## Exercise instructions
Your answer is the line containing "(572, 351) = (256, 347): pink" plus every line after it to the end of the data below, transcribed exactly and with nothing else.

## Data provided
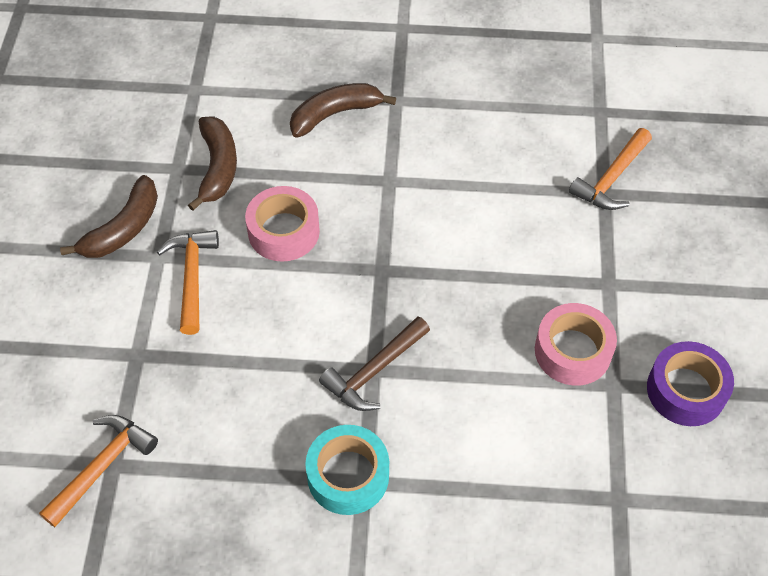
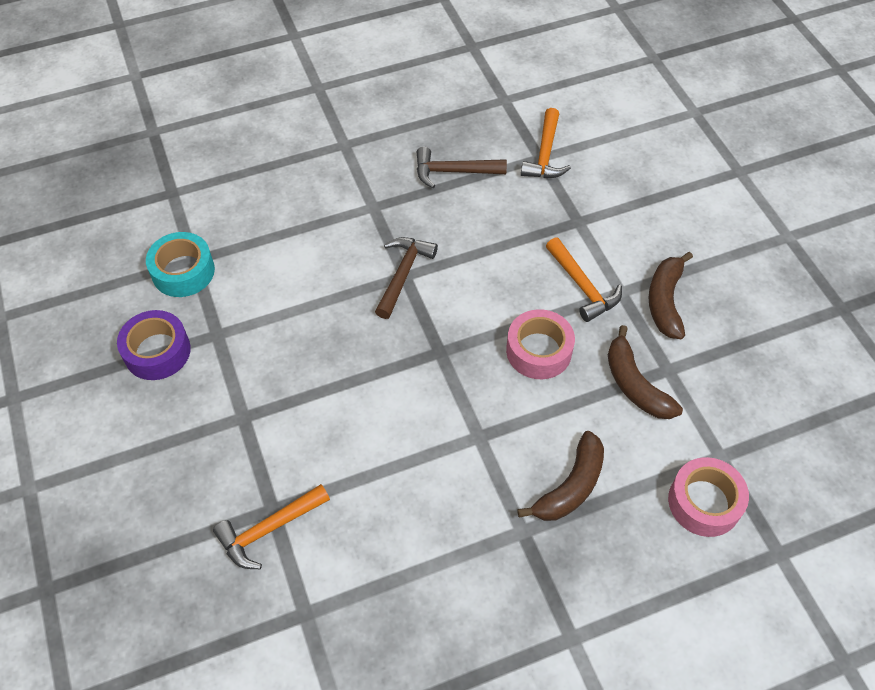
camera: 155 degrees right, 0 degrees up
(233, 491) = (454, 171): none -> brown hammer
(348, 475) = (385, 206): turquoise tape -> turquoise tape (183, 271)
(572, 351) = (256, 347): pink tape -> pink tape (704, 502)
(611, 178) = (269, 529): orange hammer -> orange hammer turned 135 degrees counterclockwise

## Output for this exercise
(572, 351) = (256, 347): pink tape -> pink tape (704, 502)
(611, 178) = (269, 529): orange hammer -> orange hammer turned 135 degrees counterclockwise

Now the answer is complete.